Instructions for the task: Skipping any pictures, repeat exactly and only the lines from the one that holds "(552, 272) = (947, 426): brown" to the last line of the material, both included.

Exercise data:
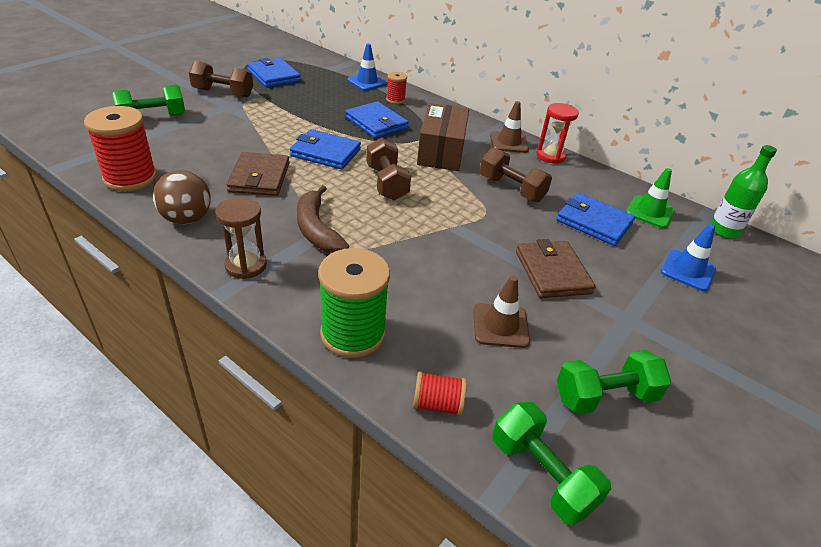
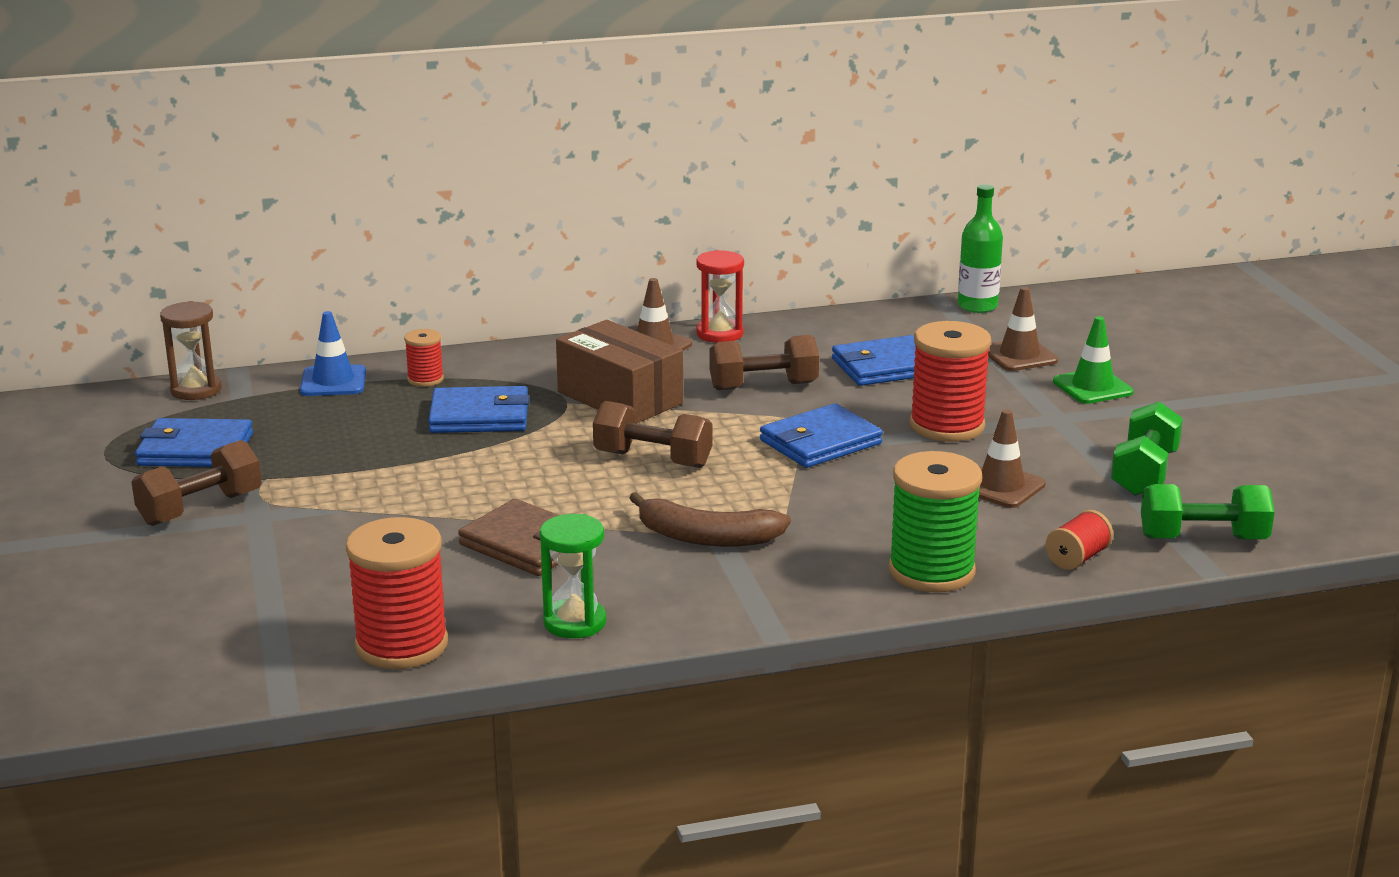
camera: 50 degrees left, 15 degrees down
(153, 117) = (209, 589): green dumbbell -> none
(187, 219) = (574, 622): brown ball -> green hourglass
(246, 265) = (733, 604): brown hourglass -> brown hourglass (196, 390)
(325, 153) = (518, 478): blue wallet -> blue wallet (820, 442)
(552, 272) = (947, 426): brown wallet -> red spool
(649, 212) = (902, 328): green traffic cone -> green traffic cone (1092, 387)
(687, 270) = (1019, 356): blue traffic cone -> brown traffic cone

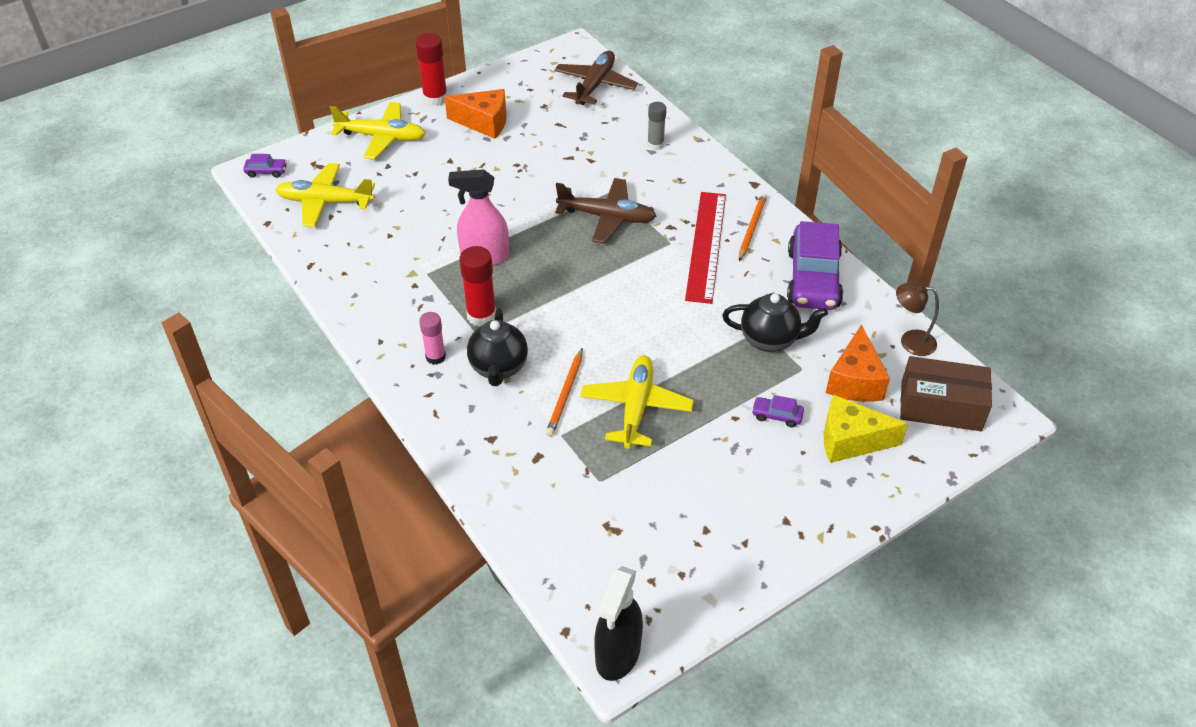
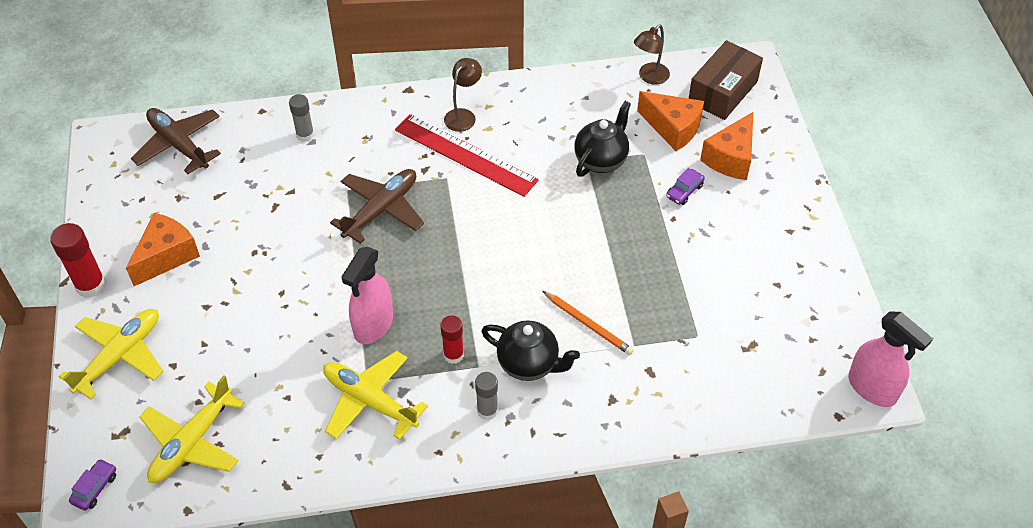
camera: 65 degrees left, 5 degrees up
(435, 357) = (487, 411): pink glue stick -> grey glue stick
(481, 315) = (453, 355): red glue stick -> red glue stick, size x0.66
(618, 654) = (872, 388): black spray bottle -> pink spray bottle
(636, 407) = (628, 279): yellow plane -> yellow plane (369, 401)
(751, 228) = (463, 115): orange pencil -> brown lamp
(813, 279) = (549, 103): purple car -> none
(850, 440) = (731, 158): yellow cheese -> orange cheese

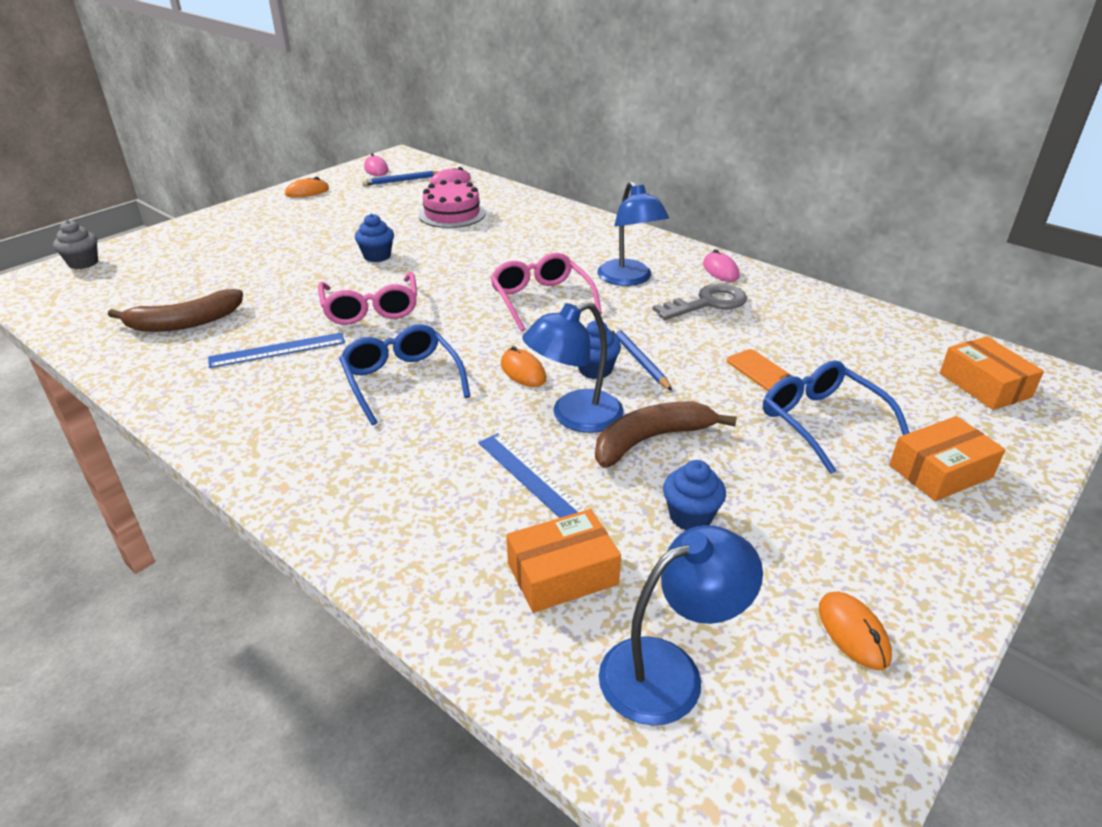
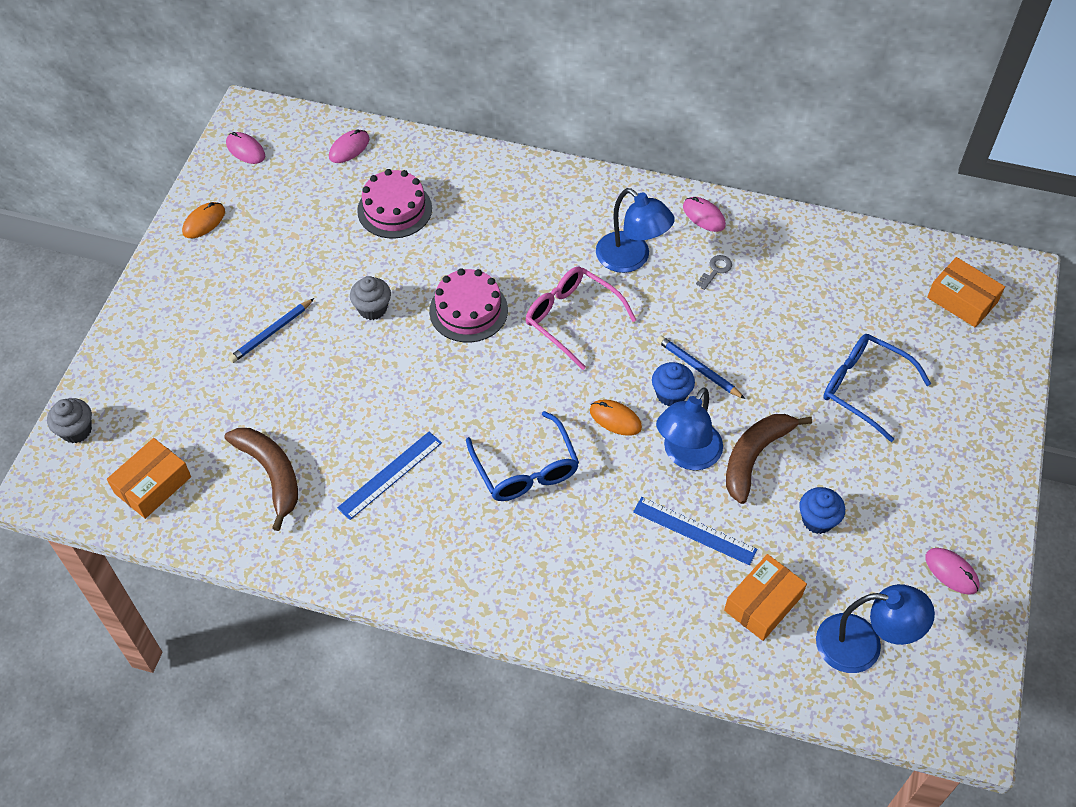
camera: 25 degrees left, 20 degrees up
(184, 323) = (271, 474): brown banana -> brown banana turned 75 degrees counterclockwise
(371, 309) = (428, 389): pink glasses -> none
(377, 256) = (372, 309): blue cupcake -> grey cupcake
(402, 181) = (293, 164): blue pencil -> blue pencil (271, 333)
(402, 380) = (525, 469): blue glasses -> blue glasses turned 150 degrees counterclockwise
(454, 274) = (468, 310): none -> pink cake
(669, 671) = (863, 645): blue lamp -> blue lamp turned 60 degrees clockwise
(707, 303) = (716, 270): grey key -> grey key, size x0.50
(761, 372) = (798, 347): orange phone -> none
(853, 632) = (951, 572): orange mouse -> pink mouse
(940, 471) = (958, 409): orange box -> orange box (153, 485)

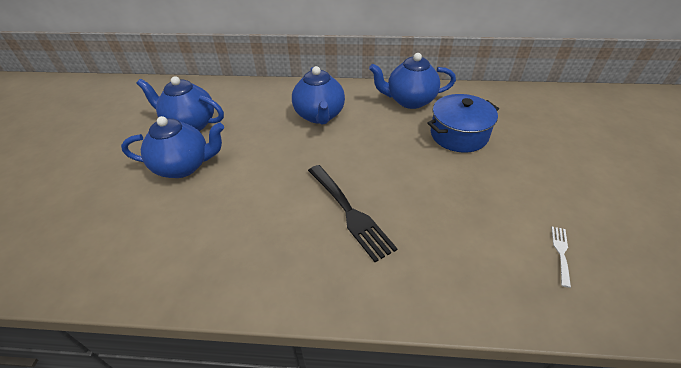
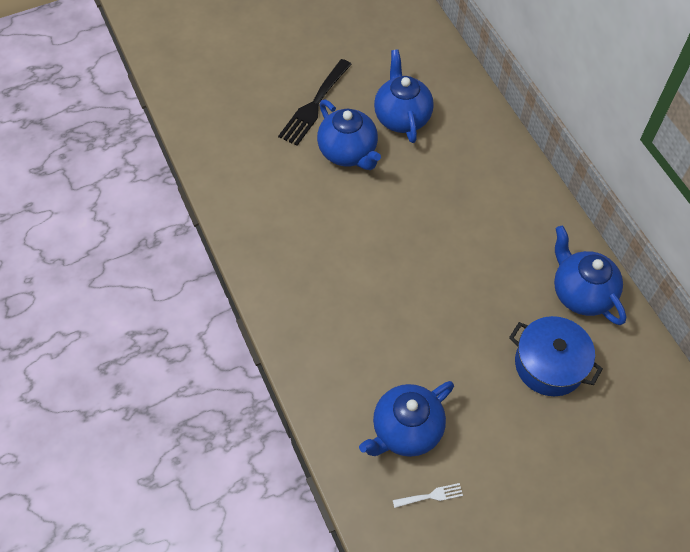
camera: 60 degrees right, 15 degrees up
(319, 115) = (491, 218): blue teapot -> blue teapot (406, 430)
(350, 213) = (375, 311): black fork -> black fork (314, 105)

Answer section:
(552, 272) = (947, 426): brown wallet -> red spool
(649, 212) = (902, 328): green traffic cone -> green traffic cone (1092, 387)
(687, 270) = (1019, 356): blue traffic cone -> brown traffic cone

camera: 65 degrees left, 5 degrees up
(435, 357) = (487, 411): pink glue stick -> grey glue stick
(481, 315) = (453, 355): red glue stick -> red glue stick, size x0.66
(618, 654) = (872, 388): black spray bottle -> pink spray bottle
(636, 407) = (628, 279): yellow plane -> yellow plane (369, 401)
(751, 228) = (463, 115): orange pencil -> brown lamp
(813, 279) = (549, 103): purple car -> none
(850, 440) = (731, 158): yellow cheese -> orange cheese

camera: 25 degrees left, 20 degrees up
(184, 323) = (271, 474): brown banana -> brown banana turned 75 degrees counterclockwise
(371, 309) = (428, 389): pink glasses -> none
(377, 256) = (372, 309): blue cupcake -> grey cupcake
(402, 181) = (293, 164): blue pencil -> blue pencil (271, 333)
(402, 380) = (525, 469): blue glasses -> blue glasses turned 150 degrees counterclockwise
(454, 274) = (468, 310): none -> pink cake
(669, 671) = (863, 645): blue lamp -> blue lamp turned 60 degrees clockwise
(707, 303) = (716, 270): grey key -> grey key, size x0.50
(761, 372) = (798, 347): orange phone -> none
(853, 632) = (951, 572): orange mouse -> pink mouse
(940, 471) = (958, 409): orange box -> orange box (153, 485)

camera: 60 degrees right, 15 degrees up
(319, 115) = (491, 218): blue teapot -> blue teapot (406, 430)
(350, 213) = (375, 311): black fork -> black fork (314, 105)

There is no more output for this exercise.